- Exercise brief
Taking the records line by line, how many lines contain the word "plus"? Answer with the number only.

Dataset Start Marker

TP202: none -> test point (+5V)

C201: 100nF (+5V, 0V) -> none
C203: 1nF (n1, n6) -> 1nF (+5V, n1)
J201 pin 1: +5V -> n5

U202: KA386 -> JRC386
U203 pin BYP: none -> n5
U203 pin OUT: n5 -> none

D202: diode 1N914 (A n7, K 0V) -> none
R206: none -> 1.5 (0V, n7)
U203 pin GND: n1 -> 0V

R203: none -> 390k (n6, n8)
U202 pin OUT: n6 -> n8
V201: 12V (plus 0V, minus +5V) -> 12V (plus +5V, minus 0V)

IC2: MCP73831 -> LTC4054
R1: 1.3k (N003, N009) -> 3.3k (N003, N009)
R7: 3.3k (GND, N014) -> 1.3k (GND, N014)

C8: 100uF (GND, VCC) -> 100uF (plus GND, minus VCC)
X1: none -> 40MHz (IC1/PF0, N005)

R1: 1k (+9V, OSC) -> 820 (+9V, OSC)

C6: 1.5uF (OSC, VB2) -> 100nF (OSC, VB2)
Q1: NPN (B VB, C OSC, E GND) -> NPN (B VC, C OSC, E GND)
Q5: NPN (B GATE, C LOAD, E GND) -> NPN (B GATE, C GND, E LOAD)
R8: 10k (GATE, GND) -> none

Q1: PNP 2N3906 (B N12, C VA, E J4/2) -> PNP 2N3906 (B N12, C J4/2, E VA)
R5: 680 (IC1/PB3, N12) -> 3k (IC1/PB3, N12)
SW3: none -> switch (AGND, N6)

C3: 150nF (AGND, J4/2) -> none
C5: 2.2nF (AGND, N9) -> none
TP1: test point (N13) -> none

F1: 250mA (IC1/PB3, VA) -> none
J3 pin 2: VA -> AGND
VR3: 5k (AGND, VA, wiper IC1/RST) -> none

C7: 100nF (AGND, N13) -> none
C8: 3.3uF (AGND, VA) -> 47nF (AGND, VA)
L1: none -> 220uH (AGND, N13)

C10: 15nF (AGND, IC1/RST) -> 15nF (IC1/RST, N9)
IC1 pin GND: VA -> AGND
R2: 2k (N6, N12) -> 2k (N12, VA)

Dataset End Marker

- Solution to the problem
2